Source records
▼▼▼

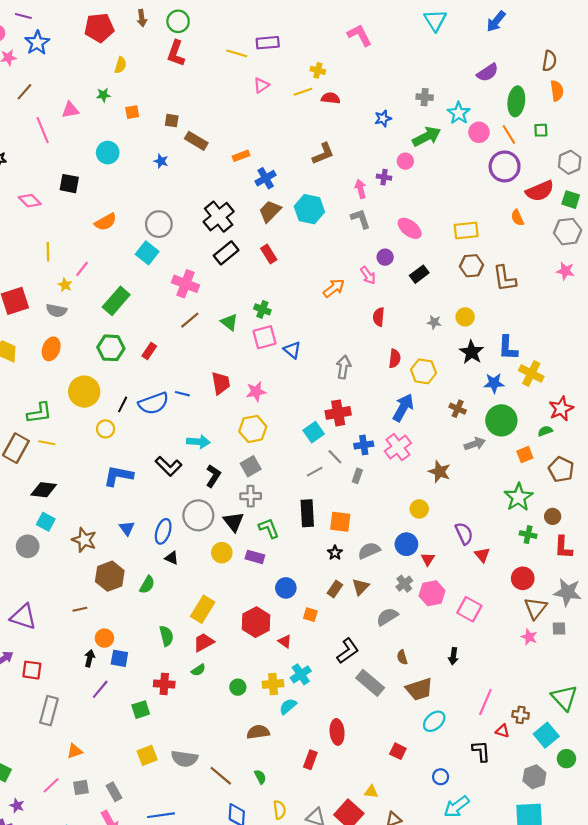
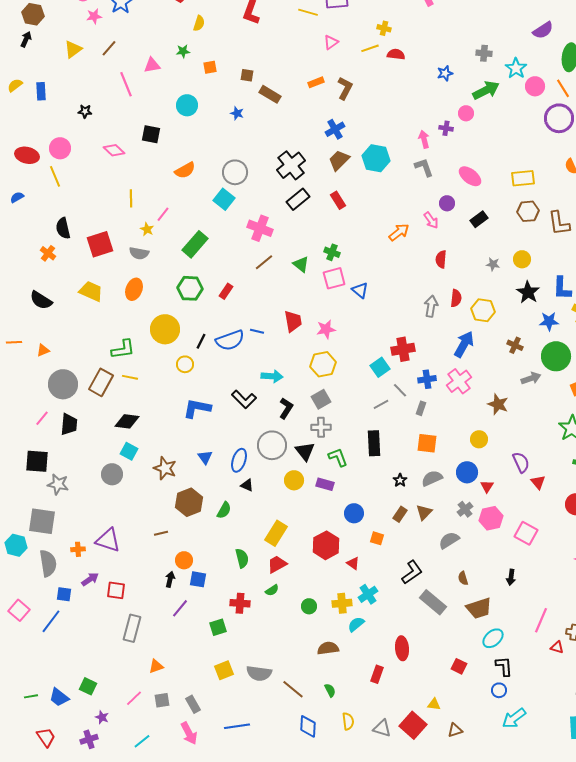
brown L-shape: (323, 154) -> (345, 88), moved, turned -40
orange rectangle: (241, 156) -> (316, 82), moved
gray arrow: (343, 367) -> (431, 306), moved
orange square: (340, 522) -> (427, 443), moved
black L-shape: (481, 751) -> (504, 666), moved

▲▲▲

- **WHAT THE EXERCISE ASKS**
Produce the data again character for character, with the images left out.

- **FINISHED EXERCISE**
brown L-shape: (323, 154) -> (345, 88), moved, turned -40
orange rectangle: (241, 156) -> (316, 82), moved
gray arrow: (343, 367) -> (431, 306), moved
orange square: (340, 522) -> (427, 443), moved
black L-shape: (481, 751) -> (504, 666), moved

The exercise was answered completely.